(Scene comparison data)
================================

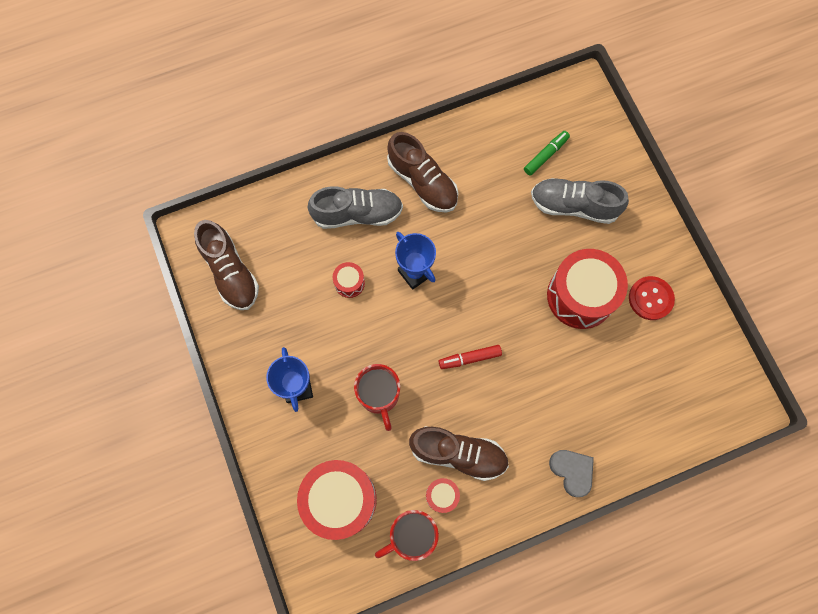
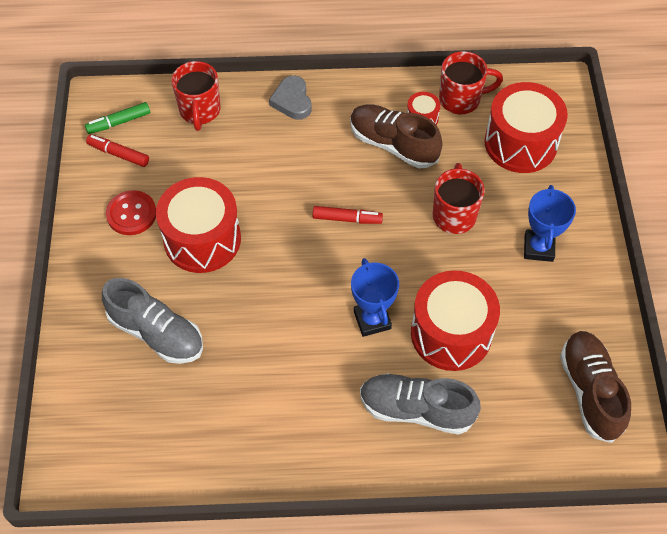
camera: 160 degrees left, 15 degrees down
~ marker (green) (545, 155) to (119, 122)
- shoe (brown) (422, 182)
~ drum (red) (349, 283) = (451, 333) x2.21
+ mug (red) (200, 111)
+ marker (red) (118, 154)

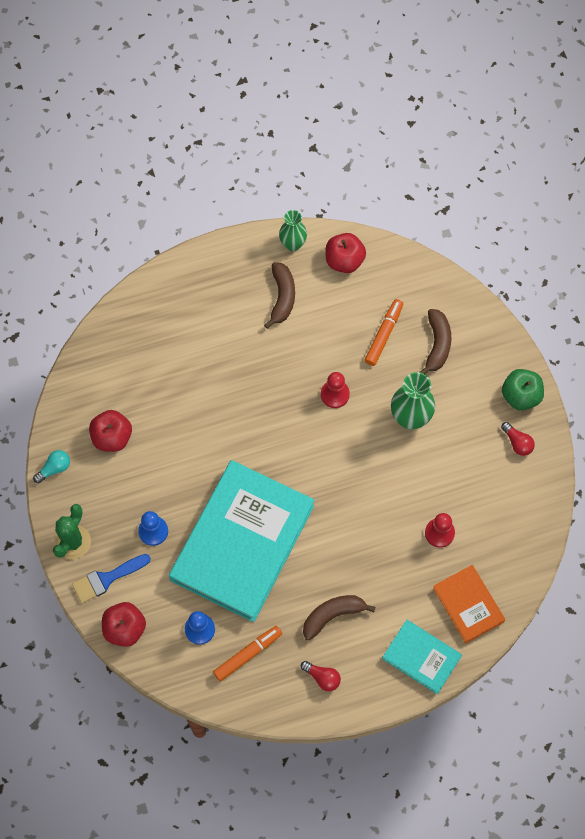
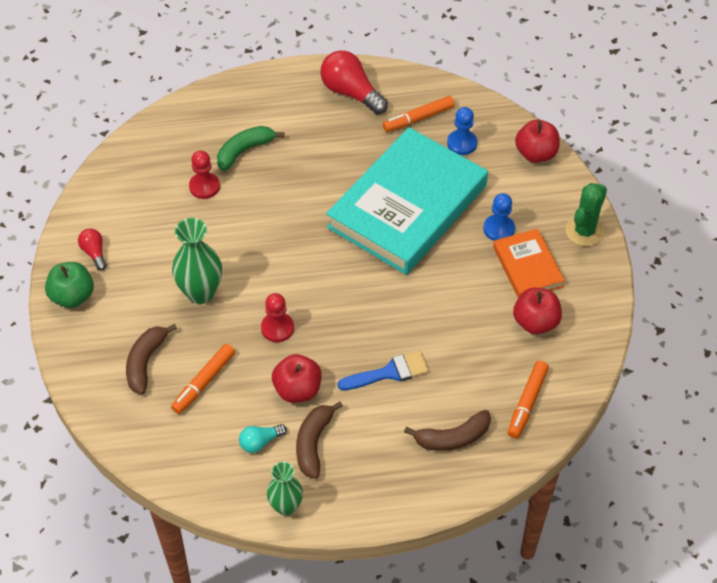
camera: 170 degrees left, 15 degrees down
~ apple (red) (344, 260) to (297, 390)
~ light bulb (turquoise) (54, 468) to (260, 442)
~ brush (blue) (106, 579) to (389, 372)
~ book (orange) (468, 605) to (527, 267)
~ banana (brown) (332, 615) to (453, 438)
- book (turquoise) (421, 657)
~ light bulb (red) (322, 677) = (351, 93) x1.90
+ banana (green) (244, 151)
+ marker (orange) (527, 402)

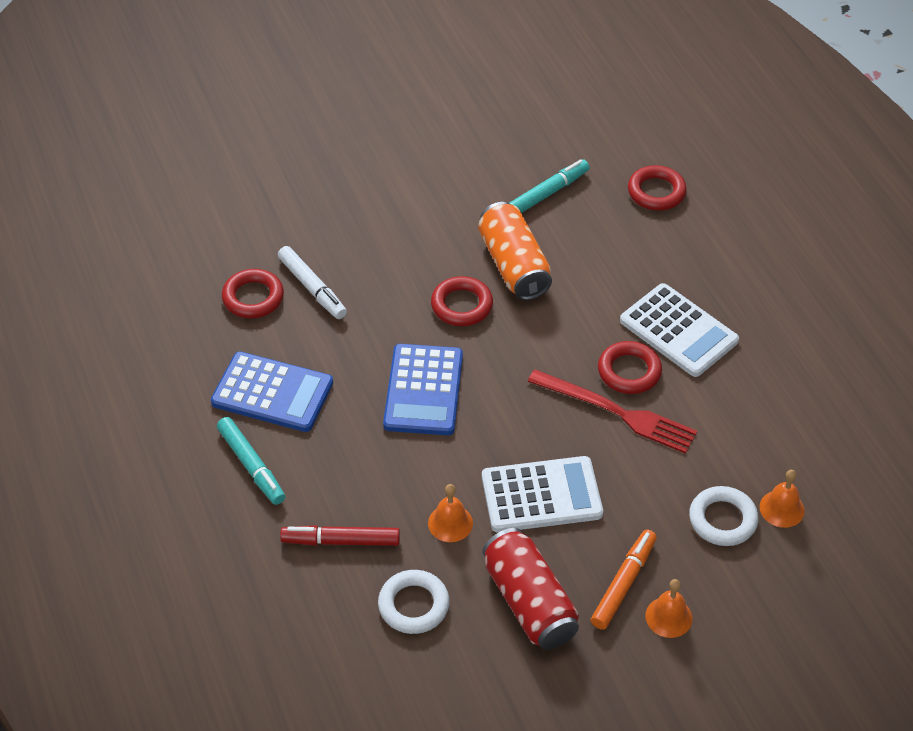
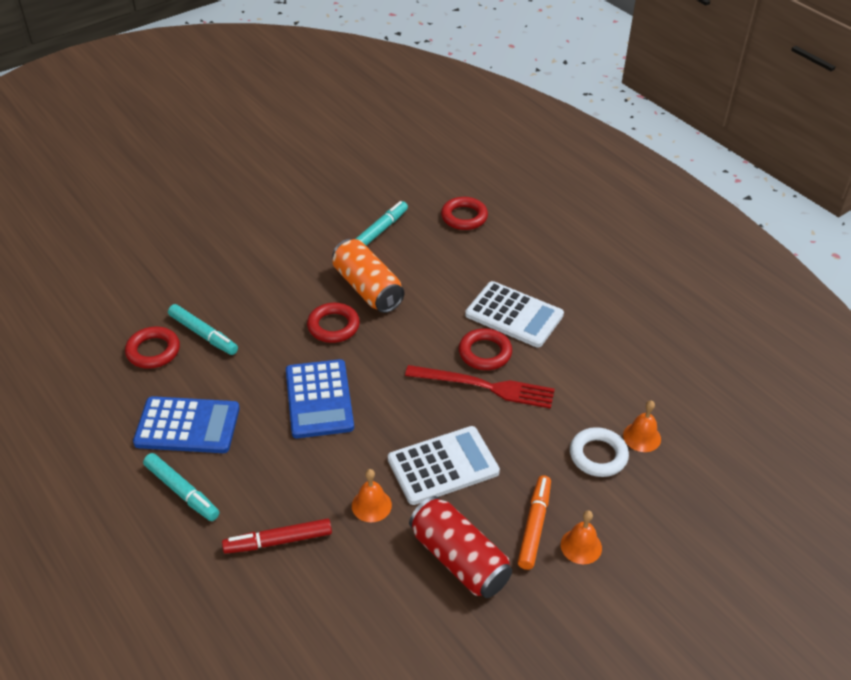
camera: 15 degrees left, 5 degrees down
~ marker (white) (312, 288) to marker (turquoise) (203, 334)
- ring (white) (413, 605)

================================

• Task statement
Every line from the one with "(green) (244, 151)" to the end of the records above should be restated word for word, and no picture belongs in the copy.

• Result below
+ banana (green) (244, 151)
+ marker (orange) (527, 402)

camera: 15 degrees left, 5 degrees down
~ marker (white) (312, 288) to marker (turquoise) (203, 334)
- ring (white) (413, 605)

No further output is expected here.